• WHAT THE EXERCISE ASKS
Across the records below, how many lines include the string "DATA"? State the number and nothing more.

• MATERIAL FOR THIS EXERCISE
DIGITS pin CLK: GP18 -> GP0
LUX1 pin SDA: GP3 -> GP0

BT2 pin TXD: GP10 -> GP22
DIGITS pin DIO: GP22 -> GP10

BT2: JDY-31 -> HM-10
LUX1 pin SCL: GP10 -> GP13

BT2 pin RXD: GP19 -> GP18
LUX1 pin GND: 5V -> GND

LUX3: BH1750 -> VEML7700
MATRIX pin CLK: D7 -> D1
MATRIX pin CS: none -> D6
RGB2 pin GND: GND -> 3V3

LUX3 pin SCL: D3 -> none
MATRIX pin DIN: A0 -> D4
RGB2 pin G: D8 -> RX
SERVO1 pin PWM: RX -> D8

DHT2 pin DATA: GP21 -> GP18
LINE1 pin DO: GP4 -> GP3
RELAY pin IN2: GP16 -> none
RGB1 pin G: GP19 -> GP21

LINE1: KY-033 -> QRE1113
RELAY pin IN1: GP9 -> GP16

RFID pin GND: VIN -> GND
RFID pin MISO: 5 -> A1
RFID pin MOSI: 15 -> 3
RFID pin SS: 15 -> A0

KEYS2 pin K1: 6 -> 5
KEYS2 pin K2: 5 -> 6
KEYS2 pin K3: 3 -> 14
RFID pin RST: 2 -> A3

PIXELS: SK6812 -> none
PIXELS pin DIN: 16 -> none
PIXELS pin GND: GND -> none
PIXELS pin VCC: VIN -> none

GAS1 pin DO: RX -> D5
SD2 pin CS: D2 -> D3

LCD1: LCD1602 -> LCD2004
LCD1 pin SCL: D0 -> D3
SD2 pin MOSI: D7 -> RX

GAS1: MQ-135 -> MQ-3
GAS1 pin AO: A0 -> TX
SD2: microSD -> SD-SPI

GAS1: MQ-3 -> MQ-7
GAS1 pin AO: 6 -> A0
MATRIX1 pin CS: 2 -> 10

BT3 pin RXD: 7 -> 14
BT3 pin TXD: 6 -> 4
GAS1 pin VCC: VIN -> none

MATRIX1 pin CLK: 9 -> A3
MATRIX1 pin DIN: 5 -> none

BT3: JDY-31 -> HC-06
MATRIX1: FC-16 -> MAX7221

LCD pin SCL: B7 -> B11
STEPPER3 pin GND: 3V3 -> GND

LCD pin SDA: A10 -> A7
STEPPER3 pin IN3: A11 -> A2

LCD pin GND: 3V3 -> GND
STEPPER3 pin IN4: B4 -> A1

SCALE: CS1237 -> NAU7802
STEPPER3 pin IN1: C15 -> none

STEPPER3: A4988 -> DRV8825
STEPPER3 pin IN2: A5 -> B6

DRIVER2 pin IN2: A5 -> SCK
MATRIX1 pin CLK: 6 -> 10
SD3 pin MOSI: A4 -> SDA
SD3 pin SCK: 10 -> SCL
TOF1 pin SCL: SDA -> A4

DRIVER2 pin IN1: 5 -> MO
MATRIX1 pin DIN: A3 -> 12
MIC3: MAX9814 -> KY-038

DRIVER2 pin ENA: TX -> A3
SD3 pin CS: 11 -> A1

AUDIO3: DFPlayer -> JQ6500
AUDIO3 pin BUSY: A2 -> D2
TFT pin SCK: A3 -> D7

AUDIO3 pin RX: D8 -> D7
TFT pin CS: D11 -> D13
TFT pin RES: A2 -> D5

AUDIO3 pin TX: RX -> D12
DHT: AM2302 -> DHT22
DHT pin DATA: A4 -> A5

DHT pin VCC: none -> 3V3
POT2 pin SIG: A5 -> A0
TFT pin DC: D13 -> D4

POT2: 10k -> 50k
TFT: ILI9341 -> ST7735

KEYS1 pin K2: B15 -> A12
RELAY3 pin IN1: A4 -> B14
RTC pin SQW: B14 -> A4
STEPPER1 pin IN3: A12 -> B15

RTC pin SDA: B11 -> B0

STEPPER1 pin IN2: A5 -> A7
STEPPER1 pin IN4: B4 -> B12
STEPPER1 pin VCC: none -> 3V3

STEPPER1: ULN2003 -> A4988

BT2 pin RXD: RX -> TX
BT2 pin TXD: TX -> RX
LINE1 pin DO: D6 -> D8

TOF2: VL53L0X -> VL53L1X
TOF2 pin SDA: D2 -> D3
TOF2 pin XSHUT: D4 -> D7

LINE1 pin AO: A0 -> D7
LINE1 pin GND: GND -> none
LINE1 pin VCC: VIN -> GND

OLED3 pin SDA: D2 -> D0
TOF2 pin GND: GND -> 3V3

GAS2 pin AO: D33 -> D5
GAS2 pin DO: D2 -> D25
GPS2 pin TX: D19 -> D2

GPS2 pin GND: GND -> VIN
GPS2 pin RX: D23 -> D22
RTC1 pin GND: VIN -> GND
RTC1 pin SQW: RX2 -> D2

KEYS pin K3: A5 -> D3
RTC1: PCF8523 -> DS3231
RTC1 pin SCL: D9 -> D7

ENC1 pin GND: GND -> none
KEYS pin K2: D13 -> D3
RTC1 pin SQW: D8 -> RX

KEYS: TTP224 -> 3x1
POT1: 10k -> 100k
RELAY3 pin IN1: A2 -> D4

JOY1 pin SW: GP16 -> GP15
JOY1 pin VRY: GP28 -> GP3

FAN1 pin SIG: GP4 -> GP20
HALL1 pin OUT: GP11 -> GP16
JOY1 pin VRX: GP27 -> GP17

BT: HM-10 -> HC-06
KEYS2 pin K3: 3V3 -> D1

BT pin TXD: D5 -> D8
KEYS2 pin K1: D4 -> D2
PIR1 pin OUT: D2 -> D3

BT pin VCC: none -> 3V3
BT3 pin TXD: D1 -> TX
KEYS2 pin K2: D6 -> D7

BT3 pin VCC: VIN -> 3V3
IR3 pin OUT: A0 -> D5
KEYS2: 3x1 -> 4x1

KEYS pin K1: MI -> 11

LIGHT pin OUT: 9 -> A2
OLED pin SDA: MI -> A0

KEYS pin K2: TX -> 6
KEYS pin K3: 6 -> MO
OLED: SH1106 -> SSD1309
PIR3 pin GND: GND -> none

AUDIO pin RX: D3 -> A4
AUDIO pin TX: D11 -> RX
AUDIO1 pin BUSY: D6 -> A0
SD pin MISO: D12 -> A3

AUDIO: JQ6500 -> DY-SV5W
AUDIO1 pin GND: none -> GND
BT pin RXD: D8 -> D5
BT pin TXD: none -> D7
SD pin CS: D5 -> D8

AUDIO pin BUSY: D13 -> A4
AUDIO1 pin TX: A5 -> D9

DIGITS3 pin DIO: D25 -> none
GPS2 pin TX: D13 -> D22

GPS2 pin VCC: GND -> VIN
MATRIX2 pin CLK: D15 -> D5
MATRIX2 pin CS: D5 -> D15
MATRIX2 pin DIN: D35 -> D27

• RESULT OF THE EXERCISE
2